» **What you will do**
Without the images, reproduce each line of the material exactly.

» **Dataset content**
--------------------
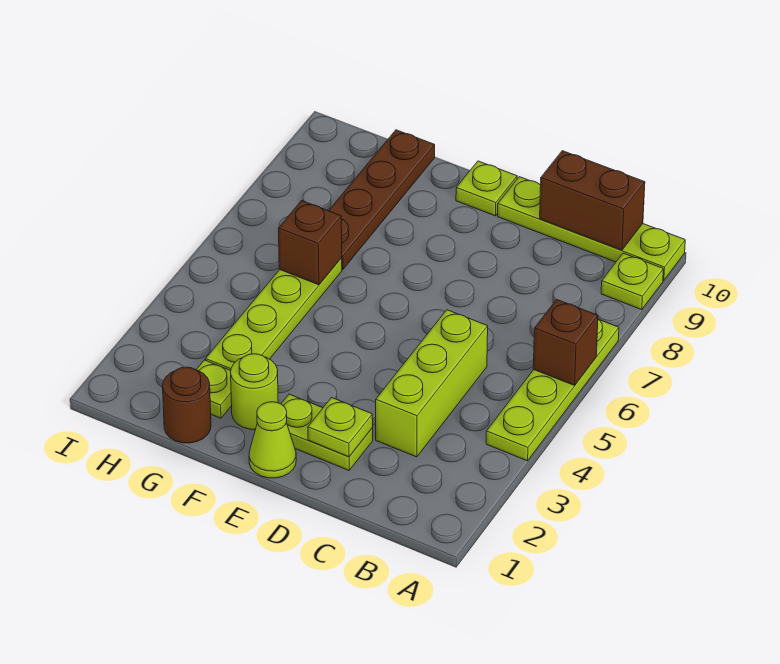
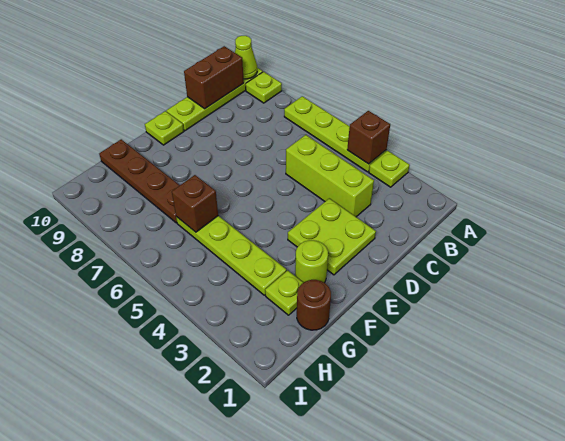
brown brick A6 level 2 -> brown brick A4 level 2
lime plate D2:E2 level 1 -> lime plate D2:E3 level 1
lime plate D2 level 2 -> lime plate A3 level 1
lime cone E1 level 1 -> lime cone A10 level 2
--------------------
» **Solution to this problem**
brown brick A6 level 2 -> brown brick A4 level 2
lime plate D2:E2 level 1 -> lime plate D2:E3 level 1
lime plate D2 level 2 -> lime plate A3 level 1
lime cone E1 level 1 -> lime cone A10 level 2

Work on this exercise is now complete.